Segment Start: Records provided

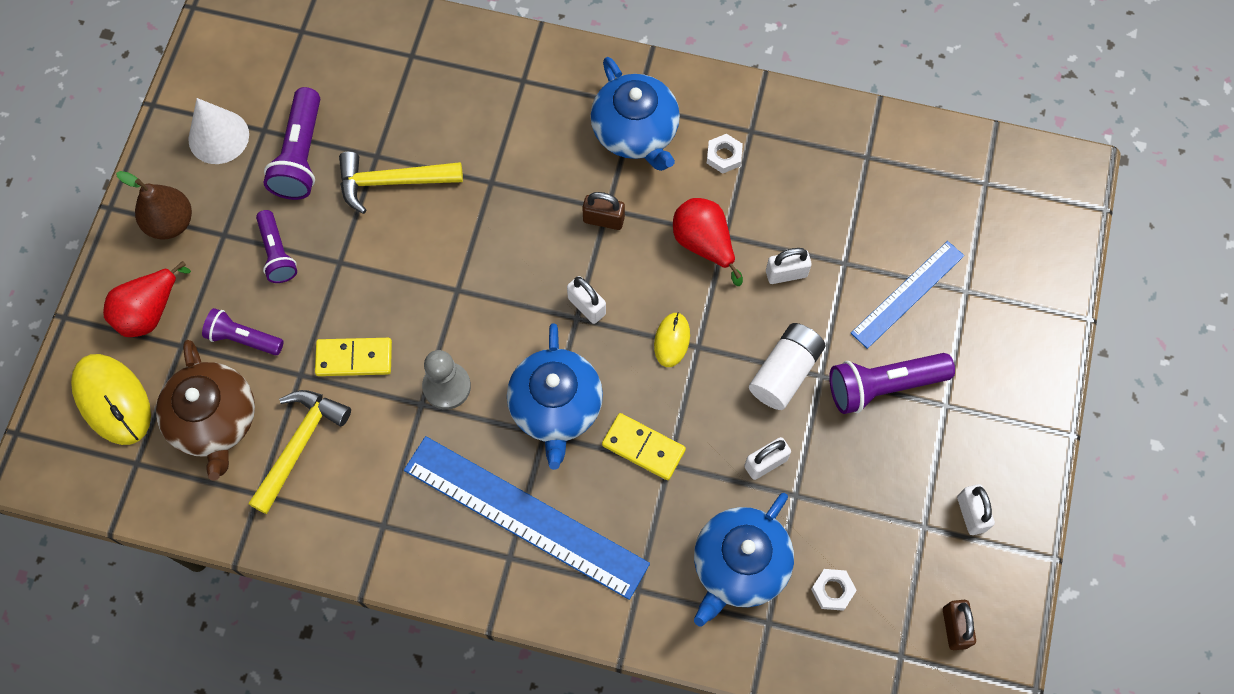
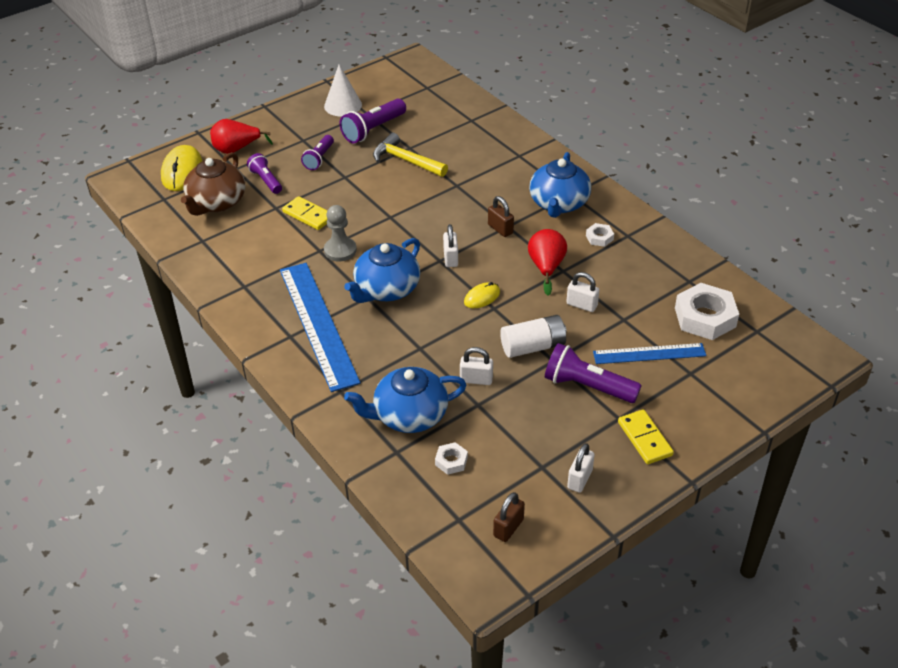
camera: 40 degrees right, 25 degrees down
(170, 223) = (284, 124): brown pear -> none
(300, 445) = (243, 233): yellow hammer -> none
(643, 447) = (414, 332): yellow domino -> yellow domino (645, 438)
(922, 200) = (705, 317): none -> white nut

Segment End: Records provided
Segment Start: Records provided

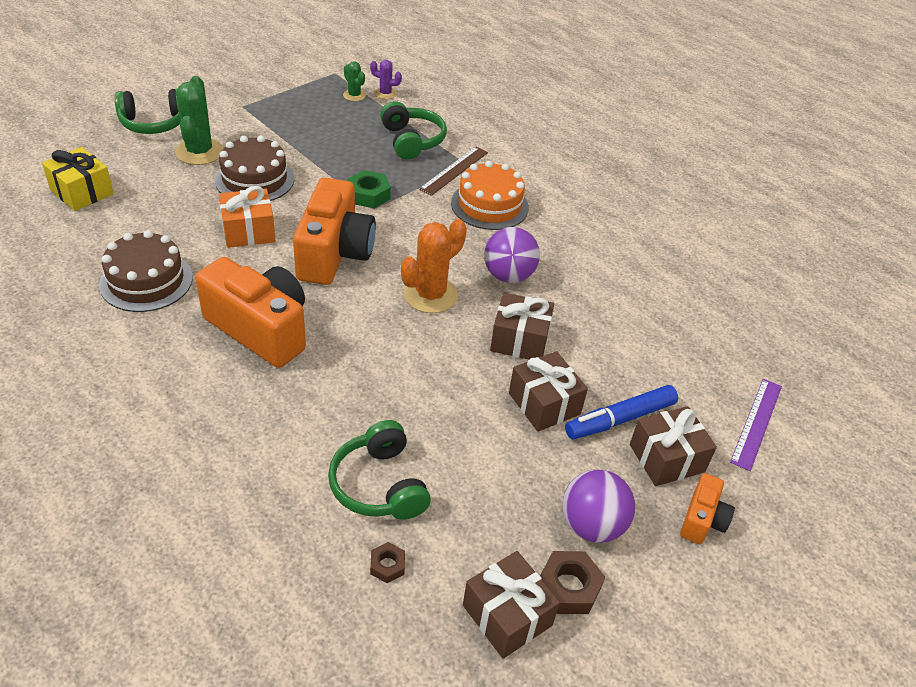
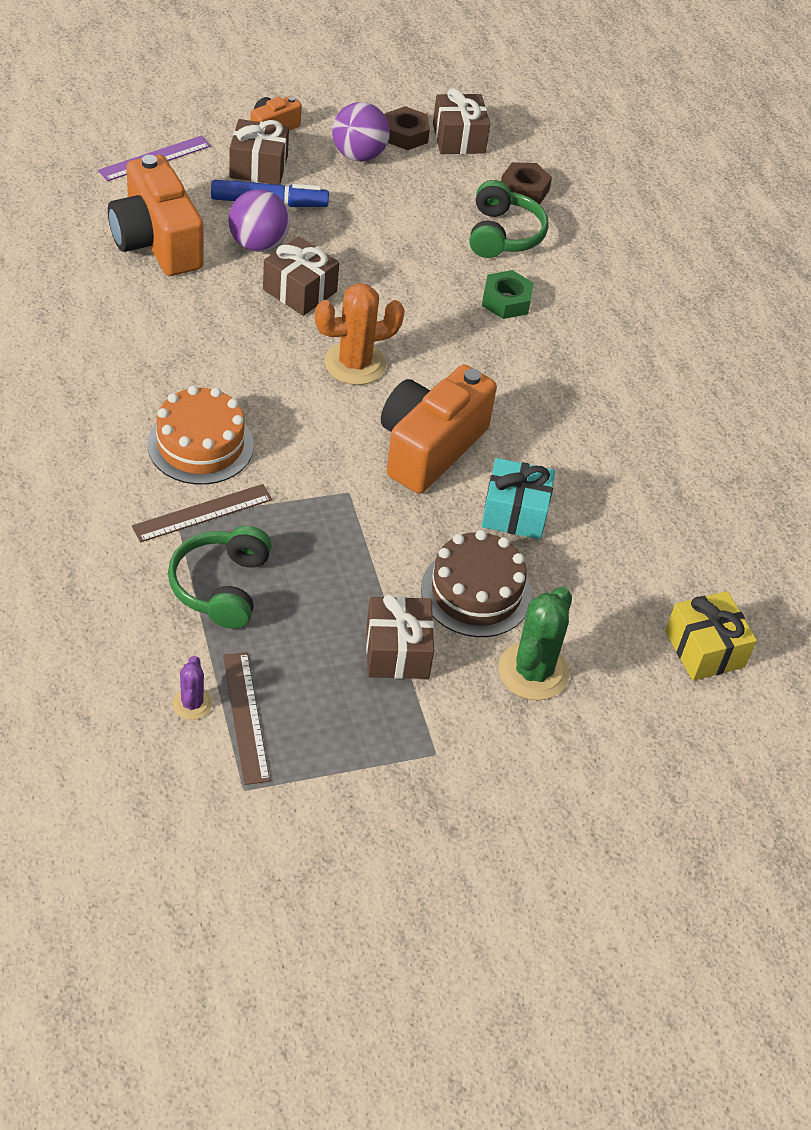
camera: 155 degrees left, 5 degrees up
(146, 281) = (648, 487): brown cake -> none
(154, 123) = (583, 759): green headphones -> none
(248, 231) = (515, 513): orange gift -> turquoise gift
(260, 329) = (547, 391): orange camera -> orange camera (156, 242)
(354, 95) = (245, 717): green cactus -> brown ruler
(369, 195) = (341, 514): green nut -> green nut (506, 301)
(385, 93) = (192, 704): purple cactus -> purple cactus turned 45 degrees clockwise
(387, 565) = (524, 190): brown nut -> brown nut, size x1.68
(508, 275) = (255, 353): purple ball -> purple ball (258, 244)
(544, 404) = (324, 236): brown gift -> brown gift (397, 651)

Segment End: Records provided

Every line that contains the string "none" should be returned from the data.

### Expected answer
(170, 223) = (284, 124): brown pear -> none
(300, 445) = (243, 233): yellow hammer -> none
(922, 200) = (705, 317): none -> white nut
(146, 281) = (648, 487): brown cake -> none
(154, 123) = (583, 759): green headphones -> none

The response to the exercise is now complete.